With the pictures omitted, transcribe each line below exactly as it is.
(DATA BLOCK)
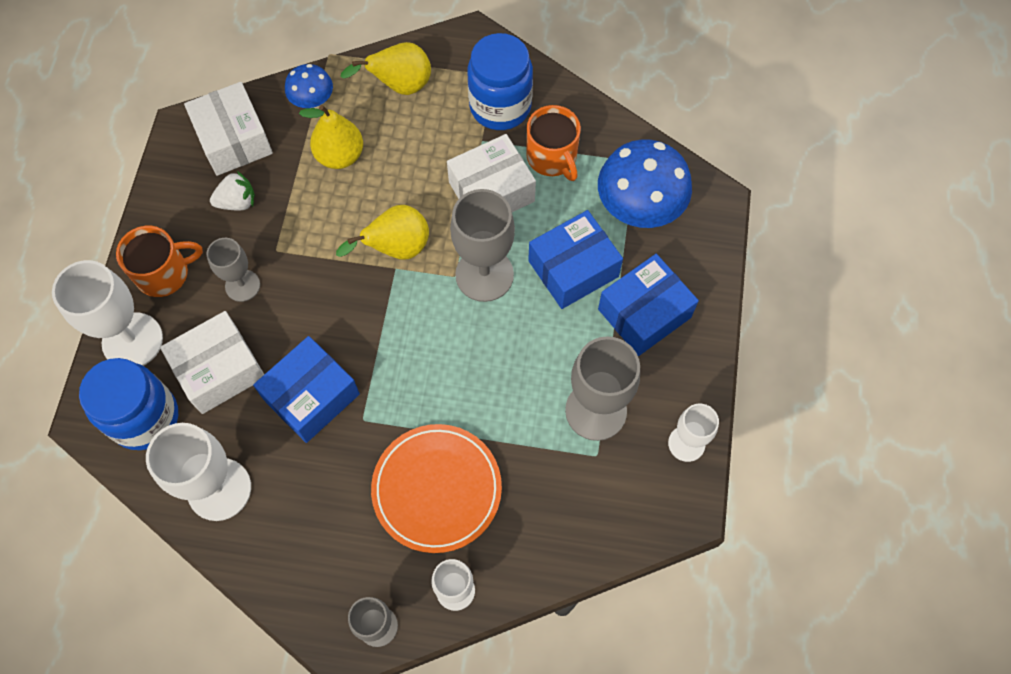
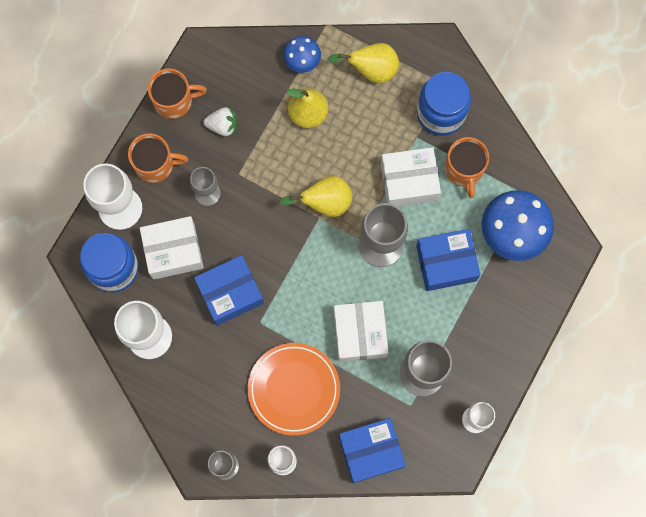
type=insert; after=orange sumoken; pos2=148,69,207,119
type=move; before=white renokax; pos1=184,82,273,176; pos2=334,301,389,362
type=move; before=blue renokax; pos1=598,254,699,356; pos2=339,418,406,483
(End DATA BLOCK)
* SOLUTION TO THE PROBLEM *
type=insert; after=orange sumoken; pos2=148,69,207,119
type=move; before=white renokax; pos1=184,82,273,176; pos2=334,301,389,362
type=move; before=blue renokax; pos1=598,254,699,356; pos2=339,418,406,483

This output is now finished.